▸ **Your task**
Starting at the line containing "[112 413 176 474]" and ending at the line containing "[407 247 433 308]", print every line of the material below exactly, both ends included, and stop there.

▸ **Entries supplied**
○ ○ ○ ○ ○

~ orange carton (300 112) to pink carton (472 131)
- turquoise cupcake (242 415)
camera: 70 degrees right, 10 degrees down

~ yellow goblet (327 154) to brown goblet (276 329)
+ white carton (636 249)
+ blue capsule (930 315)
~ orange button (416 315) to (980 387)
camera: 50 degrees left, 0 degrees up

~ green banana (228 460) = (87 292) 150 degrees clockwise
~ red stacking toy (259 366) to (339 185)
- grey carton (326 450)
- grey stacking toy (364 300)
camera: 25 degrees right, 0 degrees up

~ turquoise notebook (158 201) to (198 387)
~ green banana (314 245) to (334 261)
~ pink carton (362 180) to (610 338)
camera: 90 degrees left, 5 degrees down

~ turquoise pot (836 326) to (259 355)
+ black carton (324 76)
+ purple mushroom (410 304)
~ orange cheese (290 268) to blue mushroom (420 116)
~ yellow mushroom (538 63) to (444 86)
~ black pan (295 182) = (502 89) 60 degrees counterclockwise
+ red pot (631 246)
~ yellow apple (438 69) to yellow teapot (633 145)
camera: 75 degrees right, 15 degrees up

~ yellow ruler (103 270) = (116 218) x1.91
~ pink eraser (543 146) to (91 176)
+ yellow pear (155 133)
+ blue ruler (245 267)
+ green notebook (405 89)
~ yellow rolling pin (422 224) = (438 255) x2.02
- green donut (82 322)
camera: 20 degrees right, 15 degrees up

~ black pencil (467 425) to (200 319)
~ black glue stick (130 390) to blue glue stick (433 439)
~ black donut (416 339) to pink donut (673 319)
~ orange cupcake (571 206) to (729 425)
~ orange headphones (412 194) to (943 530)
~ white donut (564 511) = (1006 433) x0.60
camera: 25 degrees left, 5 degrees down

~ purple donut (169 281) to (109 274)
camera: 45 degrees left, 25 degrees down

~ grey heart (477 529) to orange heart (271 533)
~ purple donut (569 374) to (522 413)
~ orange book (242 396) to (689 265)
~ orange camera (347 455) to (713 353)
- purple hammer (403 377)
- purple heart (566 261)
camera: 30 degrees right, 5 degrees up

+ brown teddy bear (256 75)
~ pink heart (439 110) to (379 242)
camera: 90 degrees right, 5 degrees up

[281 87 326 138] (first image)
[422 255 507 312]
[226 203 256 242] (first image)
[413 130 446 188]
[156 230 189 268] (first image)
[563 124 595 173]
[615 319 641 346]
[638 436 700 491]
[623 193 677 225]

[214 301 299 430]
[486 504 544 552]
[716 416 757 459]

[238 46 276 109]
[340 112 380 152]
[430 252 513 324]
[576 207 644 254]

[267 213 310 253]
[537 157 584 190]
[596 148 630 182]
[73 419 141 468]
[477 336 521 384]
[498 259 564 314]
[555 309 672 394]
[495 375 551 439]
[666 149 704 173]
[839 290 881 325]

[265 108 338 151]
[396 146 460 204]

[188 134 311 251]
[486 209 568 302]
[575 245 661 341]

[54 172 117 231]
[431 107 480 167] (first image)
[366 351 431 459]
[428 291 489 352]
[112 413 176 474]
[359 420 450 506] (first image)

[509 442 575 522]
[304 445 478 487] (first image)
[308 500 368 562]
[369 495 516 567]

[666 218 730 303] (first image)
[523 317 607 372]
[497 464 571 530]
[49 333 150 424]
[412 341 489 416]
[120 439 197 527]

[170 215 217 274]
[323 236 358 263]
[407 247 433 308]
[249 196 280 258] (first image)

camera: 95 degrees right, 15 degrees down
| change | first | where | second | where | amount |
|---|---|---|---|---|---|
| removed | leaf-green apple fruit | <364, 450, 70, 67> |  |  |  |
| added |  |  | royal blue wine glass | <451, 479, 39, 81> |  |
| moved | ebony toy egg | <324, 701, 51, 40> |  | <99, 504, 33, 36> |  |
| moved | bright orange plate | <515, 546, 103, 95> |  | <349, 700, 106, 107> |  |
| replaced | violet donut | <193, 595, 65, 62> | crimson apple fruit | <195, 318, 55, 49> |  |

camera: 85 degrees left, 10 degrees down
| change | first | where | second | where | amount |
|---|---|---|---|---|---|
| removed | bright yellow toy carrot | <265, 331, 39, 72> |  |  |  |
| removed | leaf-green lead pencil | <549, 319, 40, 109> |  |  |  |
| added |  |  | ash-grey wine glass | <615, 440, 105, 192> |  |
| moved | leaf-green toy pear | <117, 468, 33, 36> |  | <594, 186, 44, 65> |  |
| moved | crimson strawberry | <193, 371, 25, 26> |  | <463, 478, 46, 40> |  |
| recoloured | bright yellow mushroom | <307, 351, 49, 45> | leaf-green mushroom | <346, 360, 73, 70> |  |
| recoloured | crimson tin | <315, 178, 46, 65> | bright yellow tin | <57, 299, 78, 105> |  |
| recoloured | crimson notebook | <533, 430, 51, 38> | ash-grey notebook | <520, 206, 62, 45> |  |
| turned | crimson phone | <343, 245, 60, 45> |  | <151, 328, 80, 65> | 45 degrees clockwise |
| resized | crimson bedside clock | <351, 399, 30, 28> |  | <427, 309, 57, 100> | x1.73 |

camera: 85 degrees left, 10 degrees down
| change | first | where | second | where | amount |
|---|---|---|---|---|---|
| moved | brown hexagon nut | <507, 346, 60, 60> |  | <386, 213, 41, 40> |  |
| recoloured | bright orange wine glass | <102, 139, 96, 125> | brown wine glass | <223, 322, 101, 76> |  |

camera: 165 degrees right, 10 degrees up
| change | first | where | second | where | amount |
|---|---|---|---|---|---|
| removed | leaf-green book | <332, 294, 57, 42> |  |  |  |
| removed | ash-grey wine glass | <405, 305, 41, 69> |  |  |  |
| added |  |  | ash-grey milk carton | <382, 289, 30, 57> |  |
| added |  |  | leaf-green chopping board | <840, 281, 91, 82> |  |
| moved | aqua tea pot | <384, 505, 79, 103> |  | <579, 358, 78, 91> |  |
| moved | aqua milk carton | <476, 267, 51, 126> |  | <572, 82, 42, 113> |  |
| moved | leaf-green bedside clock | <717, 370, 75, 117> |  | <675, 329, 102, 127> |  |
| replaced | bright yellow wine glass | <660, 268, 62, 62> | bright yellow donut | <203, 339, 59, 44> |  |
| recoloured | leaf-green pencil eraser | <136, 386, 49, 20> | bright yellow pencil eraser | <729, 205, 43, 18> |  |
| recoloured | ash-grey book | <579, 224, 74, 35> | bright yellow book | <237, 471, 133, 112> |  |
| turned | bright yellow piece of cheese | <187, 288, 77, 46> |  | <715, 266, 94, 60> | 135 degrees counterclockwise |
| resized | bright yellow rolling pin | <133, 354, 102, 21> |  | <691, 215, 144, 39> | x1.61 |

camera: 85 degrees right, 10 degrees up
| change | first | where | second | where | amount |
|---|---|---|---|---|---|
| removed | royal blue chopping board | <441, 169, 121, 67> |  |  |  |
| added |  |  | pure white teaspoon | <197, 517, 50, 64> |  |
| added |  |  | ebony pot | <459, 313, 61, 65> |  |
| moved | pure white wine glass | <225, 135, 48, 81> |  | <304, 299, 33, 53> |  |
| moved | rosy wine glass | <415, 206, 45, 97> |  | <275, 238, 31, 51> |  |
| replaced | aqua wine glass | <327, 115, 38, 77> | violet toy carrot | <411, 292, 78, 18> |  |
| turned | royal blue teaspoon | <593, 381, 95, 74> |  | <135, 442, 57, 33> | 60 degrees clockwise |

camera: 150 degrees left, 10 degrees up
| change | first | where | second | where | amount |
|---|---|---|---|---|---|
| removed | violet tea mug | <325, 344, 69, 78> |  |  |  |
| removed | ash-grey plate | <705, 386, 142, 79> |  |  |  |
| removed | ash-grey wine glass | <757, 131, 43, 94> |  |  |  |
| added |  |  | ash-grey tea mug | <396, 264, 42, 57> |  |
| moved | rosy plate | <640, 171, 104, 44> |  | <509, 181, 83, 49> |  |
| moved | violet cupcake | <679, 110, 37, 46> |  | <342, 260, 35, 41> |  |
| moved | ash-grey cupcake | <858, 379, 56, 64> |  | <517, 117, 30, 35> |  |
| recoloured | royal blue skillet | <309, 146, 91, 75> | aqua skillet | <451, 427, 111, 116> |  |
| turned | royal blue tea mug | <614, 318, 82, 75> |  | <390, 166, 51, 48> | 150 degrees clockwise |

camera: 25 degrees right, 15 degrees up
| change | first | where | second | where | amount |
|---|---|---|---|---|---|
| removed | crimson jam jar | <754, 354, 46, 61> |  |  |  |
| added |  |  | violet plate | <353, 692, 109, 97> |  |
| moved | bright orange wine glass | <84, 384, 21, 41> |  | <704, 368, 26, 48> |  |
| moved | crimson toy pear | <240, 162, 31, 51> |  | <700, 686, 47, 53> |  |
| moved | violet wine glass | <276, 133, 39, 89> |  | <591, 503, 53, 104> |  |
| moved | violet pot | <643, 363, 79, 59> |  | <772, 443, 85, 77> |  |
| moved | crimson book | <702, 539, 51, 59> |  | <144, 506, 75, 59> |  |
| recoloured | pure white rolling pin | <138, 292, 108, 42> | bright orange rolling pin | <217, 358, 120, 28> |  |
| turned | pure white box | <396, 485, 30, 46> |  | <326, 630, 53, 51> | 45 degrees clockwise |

○ ○ ○ ○ ○

▸ **Exercise result**
[112 413 176 474]
[359 420 450 506] (first image)

[509 442 575 522]
[304 445 478 487] (first image)
[308 500 368 562]
[369 495 516 567]

[666 218 730 303] (first image)
[523 317 607 372]
[497 464 571 530]
[49 333 150 424]
[412 341 489 416]
[120 439 197 527]

[170 215 217 274]
[323 236 358 263]
[407 247 433 308]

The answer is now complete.